WHAT THE TASK REQUIRES →
From the material below, tally every line containing "semicircle"; reply with the total only.

DATA LISTING →
■ ■ ■ ■

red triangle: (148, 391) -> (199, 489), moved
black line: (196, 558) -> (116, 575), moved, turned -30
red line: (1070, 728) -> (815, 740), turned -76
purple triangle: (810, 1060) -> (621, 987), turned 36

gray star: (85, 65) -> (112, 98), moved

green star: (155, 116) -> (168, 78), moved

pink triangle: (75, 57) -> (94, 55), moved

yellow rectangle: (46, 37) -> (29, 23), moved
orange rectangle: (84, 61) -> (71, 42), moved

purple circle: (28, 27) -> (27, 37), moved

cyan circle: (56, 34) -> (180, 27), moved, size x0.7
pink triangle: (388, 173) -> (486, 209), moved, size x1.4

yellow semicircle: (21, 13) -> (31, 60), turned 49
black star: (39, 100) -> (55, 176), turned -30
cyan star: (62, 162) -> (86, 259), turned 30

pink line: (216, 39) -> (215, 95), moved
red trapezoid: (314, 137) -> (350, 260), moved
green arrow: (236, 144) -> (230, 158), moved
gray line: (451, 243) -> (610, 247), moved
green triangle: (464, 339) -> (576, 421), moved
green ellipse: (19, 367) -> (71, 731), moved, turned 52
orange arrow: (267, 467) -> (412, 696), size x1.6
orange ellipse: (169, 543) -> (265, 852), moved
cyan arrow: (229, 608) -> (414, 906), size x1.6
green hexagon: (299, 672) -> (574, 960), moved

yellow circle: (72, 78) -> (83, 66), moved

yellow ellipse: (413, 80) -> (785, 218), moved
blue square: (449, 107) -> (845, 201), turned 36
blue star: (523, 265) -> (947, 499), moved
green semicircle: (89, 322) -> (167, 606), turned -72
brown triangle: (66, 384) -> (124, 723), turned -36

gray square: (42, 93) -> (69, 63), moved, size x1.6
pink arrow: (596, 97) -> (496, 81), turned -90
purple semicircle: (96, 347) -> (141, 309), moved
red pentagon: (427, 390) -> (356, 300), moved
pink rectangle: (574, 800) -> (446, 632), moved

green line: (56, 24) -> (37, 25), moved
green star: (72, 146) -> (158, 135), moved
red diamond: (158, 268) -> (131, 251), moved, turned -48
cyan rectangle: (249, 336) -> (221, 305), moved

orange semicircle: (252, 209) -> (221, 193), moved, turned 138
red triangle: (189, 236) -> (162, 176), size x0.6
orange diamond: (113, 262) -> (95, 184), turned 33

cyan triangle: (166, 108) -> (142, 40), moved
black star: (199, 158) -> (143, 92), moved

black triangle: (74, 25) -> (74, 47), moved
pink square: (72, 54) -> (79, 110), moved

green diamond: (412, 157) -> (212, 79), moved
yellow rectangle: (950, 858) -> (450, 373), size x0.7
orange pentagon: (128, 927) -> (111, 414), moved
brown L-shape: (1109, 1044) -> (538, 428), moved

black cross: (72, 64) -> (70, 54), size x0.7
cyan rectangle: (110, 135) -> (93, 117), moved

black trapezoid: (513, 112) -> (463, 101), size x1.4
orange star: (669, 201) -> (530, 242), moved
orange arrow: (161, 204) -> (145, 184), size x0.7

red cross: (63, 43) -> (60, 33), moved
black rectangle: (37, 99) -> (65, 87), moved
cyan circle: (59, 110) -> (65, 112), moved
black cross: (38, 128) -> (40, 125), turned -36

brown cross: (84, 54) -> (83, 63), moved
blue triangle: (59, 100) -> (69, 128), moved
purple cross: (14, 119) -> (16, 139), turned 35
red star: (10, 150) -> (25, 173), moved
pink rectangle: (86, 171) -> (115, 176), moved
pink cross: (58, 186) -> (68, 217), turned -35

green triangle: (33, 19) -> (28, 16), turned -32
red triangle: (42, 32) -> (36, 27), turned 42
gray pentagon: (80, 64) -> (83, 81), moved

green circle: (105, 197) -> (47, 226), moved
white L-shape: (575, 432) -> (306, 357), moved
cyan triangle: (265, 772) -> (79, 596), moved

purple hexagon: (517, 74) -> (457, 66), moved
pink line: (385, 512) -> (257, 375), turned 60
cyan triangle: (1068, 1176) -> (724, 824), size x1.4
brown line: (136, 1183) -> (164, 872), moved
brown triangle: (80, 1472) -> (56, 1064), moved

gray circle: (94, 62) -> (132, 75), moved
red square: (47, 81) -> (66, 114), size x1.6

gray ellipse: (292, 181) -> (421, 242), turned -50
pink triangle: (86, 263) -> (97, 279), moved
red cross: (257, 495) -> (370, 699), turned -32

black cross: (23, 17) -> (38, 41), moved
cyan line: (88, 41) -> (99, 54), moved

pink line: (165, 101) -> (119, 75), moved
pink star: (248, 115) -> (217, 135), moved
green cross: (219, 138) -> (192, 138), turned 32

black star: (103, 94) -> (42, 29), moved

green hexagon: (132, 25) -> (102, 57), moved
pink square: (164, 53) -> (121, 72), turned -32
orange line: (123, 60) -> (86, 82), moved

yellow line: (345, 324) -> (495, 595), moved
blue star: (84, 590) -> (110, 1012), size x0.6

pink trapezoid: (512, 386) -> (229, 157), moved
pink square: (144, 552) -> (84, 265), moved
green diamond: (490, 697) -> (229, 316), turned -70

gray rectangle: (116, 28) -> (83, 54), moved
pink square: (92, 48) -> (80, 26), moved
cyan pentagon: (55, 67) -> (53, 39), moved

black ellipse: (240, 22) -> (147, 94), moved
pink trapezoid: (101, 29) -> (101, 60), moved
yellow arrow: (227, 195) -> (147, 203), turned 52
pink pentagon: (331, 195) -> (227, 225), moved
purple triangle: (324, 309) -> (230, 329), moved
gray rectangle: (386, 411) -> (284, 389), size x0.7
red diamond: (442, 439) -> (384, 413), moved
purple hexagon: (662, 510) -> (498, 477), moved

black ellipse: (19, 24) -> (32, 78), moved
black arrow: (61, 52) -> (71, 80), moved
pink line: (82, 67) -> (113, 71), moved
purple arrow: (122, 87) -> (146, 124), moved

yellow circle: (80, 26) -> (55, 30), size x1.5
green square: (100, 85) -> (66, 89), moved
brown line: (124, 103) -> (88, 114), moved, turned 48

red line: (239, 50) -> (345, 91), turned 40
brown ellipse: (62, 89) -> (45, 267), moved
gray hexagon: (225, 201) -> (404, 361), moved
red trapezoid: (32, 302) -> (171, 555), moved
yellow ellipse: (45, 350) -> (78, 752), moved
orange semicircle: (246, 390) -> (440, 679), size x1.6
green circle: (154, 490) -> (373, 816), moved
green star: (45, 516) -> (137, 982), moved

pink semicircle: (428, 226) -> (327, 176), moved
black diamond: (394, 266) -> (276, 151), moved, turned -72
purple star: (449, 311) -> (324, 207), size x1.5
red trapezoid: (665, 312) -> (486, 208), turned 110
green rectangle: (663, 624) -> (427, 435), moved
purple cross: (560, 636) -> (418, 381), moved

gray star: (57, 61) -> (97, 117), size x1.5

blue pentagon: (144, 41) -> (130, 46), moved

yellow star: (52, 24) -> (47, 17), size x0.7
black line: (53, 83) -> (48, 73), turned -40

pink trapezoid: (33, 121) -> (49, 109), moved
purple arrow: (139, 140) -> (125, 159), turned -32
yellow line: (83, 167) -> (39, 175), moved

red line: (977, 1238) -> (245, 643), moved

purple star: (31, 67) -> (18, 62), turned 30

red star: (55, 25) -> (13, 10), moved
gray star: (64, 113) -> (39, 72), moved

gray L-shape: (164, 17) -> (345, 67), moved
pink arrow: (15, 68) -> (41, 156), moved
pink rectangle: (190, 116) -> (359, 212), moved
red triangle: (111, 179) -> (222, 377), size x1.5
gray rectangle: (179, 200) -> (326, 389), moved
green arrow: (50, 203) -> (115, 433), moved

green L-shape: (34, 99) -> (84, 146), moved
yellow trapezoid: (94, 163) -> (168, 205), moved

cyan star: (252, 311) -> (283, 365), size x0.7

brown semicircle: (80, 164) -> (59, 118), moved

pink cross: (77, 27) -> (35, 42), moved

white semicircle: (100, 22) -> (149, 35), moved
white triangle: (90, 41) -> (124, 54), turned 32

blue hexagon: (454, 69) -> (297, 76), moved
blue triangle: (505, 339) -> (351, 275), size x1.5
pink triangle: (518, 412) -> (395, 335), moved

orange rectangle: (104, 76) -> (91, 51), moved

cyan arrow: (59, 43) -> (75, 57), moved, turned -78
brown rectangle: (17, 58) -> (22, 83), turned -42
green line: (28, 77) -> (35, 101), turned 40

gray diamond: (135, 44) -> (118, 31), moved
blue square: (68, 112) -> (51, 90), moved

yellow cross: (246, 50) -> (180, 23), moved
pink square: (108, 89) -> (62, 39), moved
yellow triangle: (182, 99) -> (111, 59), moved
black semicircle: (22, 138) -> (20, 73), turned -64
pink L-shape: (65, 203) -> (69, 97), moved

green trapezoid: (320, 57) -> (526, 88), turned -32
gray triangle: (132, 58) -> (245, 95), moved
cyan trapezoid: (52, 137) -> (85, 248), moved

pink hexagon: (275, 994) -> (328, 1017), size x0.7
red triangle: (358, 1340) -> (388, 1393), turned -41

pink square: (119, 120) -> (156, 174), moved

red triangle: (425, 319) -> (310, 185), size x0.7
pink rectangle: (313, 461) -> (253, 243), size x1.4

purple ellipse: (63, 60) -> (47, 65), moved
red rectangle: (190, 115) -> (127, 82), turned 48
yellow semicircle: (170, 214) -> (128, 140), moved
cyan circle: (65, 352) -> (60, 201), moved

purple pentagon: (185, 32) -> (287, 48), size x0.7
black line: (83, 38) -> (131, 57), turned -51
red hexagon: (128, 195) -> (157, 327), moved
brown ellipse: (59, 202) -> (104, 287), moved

■ ■ ■ ■

ANSWER SECTION →
10